### Information ###

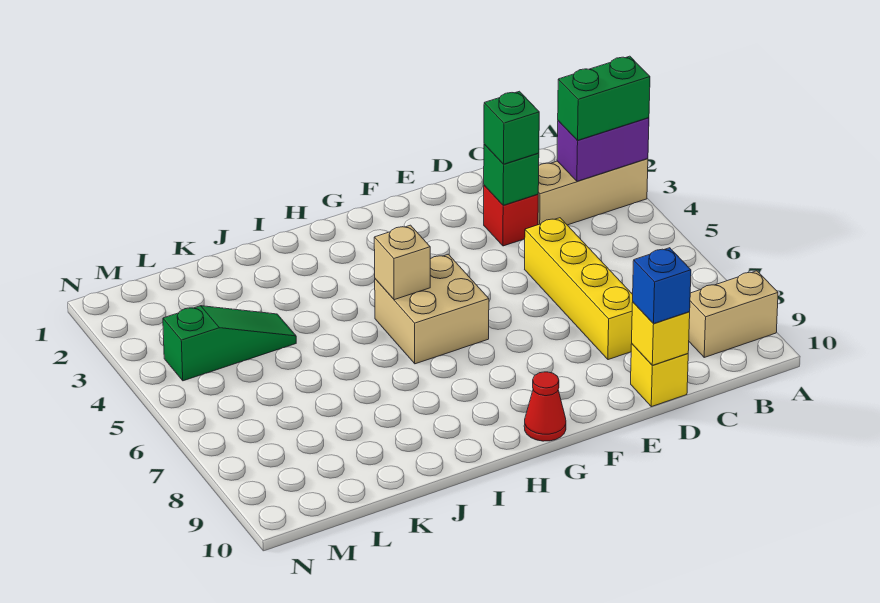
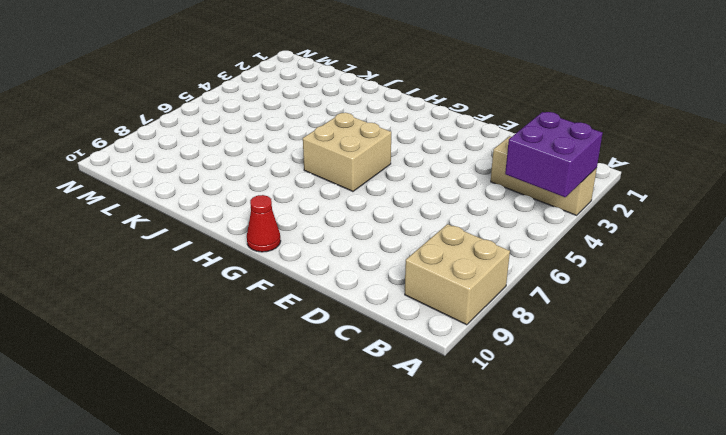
purple brick A3:B4 level 2 -> purple brick A3:B3 level 2
tan brick A8:B9 level 1 -> tan brick A9:B9 level 1
none -> red brick D3 level 1
none -> yellow brick D5:D8 level 1
none -> yellow brick D10 level 1

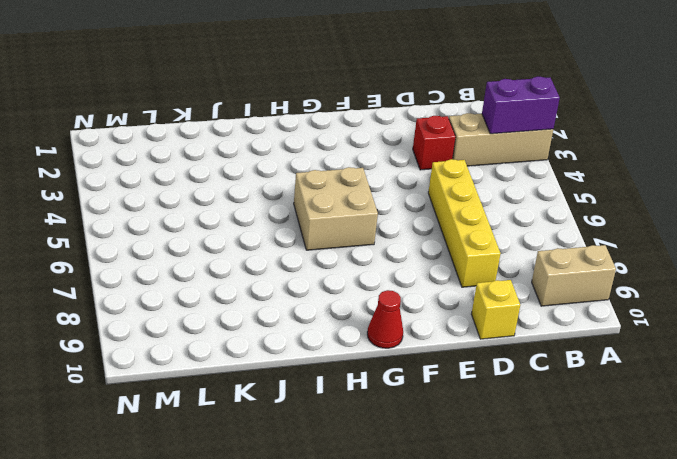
none -> green slope K4:M4 level 1 top M
none -> green brick D3 level 2
none -> yellow brick D10 level 2

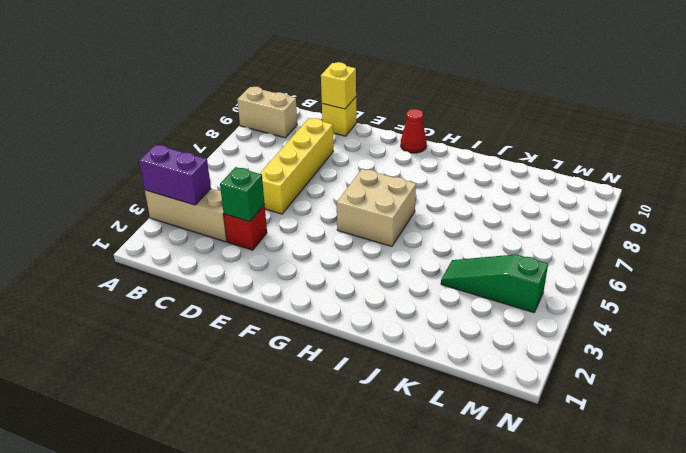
none -> tan brick H5 level 2
none -> green brick A3:B3 level 3
none -> green brick D3 level 3

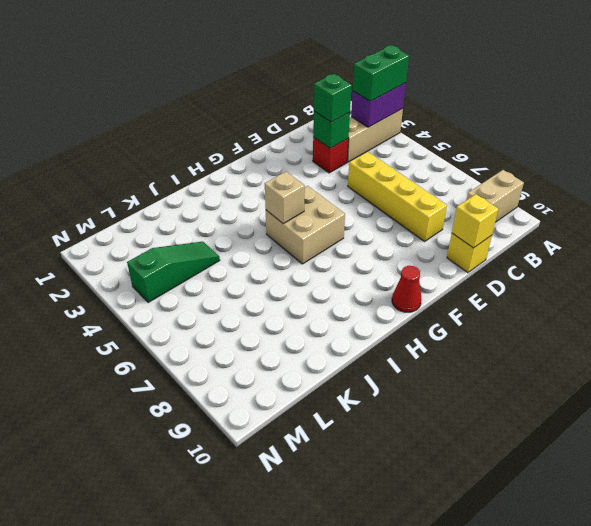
none -> blue brick D10 level 3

###

> Exercise directions
Show the lines in the entries above that include the string "brick".

> Response
purple brick A3:B4 level 2 -> purple brick A3:B3 level 2
tan brick A8:B9 level 1 -> tan brick A9:B9 level 1
none -> red brick D3 level 1
none -> yellow brick D5:D8 level 1
none -> yellow brick D10 level 1
none -> green brick D3 level 2
none -> yellow brick D10 level 2
none -> tan brick H5 level 2
none -> green brick A3:B3 level 3
none -> green brick D3 level 3
none -> blue brick D10 level 3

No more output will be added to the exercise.